= WORK TO COMPLETE =
On how many lines of these entries does the word "plate" occur? State the number alone.

= THE DATA =
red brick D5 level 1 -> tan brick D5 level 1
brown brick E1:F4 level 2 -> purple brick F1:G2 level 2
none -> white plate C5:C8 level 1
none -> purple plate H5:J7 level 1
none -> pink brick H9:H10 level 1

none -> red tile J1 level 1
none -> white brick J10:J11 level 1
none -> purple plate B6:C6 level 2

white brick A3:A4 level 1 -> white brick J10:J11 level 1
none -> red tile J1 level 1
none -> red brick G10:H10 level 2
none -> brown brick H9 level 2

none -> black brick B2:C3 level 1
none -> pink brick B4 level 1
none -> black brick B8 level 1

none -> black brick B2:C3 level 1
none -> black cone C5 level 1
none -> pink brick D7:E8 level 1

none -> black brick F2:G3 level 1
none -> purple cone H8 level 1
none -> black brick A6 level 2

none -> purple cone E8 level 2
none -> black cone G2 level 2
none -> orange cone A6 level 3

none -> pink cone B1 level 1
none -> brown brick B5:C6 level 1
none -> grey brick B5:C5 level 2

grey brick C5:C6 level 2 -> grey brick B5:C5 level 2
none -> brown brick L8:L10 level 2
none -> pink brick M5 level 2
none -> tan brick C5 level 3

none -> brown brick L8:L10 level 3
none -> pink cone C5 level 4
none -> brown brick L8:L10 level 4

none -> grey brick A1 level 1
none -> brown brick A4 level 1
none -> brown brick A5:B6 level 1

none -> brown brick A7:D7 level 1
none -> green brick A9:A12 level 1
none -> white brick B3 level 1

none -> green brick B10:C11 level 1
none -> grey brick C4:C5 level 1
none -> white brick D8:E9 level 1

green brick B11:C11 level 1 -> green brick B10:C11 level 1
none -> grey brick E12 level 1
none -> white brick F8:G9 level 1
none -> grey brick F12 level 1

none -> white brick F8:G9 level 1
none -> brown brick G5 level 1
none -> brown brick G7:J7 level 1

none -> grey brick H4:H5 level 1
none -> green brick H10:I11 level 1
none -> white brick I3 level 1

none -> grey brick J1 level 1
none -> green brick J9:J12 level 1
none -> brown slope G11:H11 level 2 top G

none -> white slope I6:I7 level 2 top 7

= OUTPUT OF THE EXERCISE =
3